▶ [Work order] Where the records below show the word "cone" in a line, please copy that line.

▶ [Extracted data]

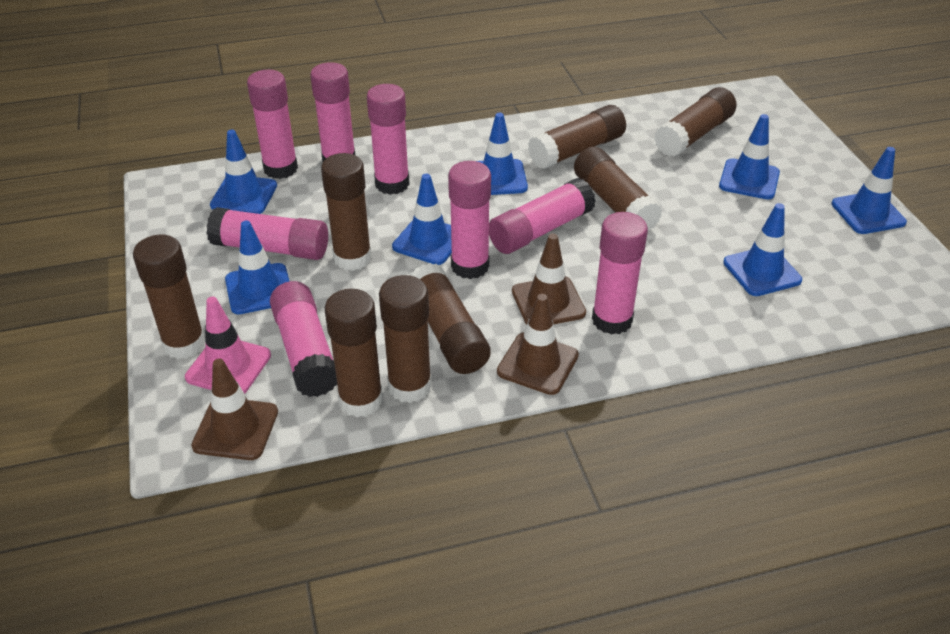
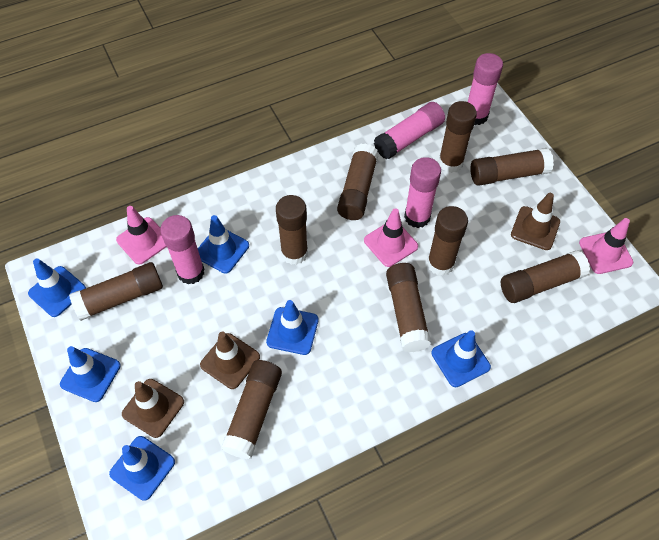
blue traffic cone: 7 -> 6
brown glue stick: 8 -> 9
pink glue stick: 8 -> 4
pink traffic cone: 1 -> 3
* * *
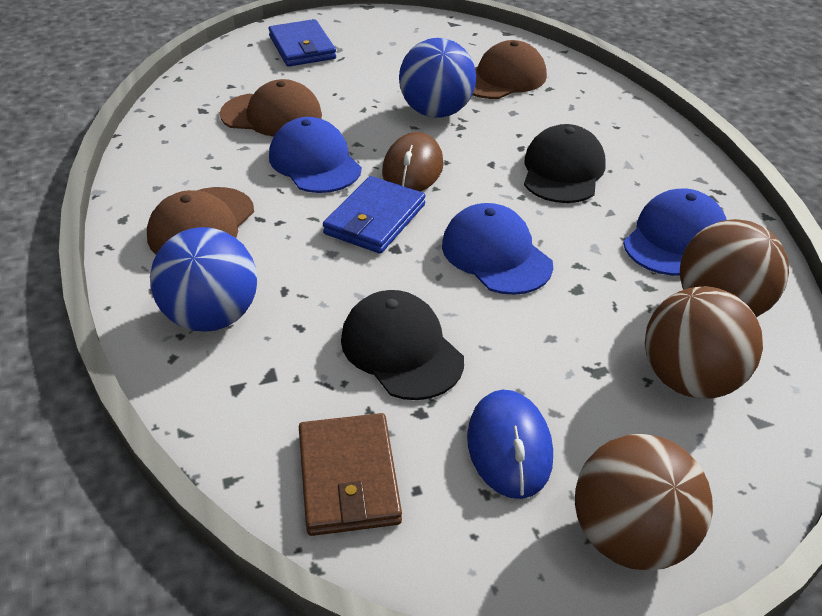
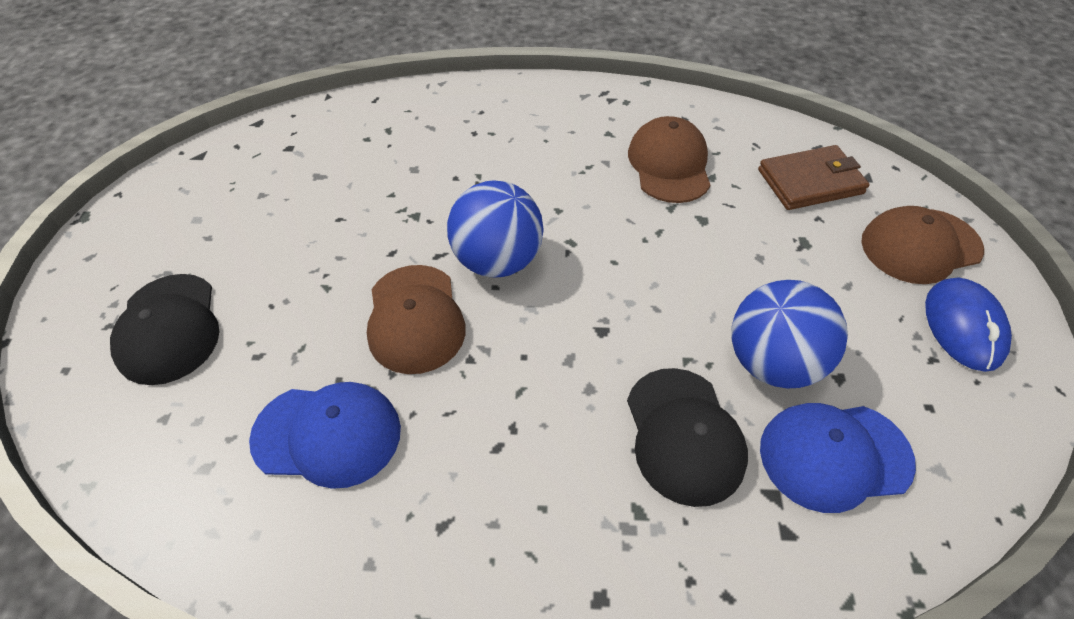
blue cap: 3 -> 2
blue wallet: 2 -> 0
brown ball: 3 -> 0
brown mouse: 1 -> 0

▶ [Answer space]
blue traffic cone: 7 -> 6
pink traffic cone: 1 -> 3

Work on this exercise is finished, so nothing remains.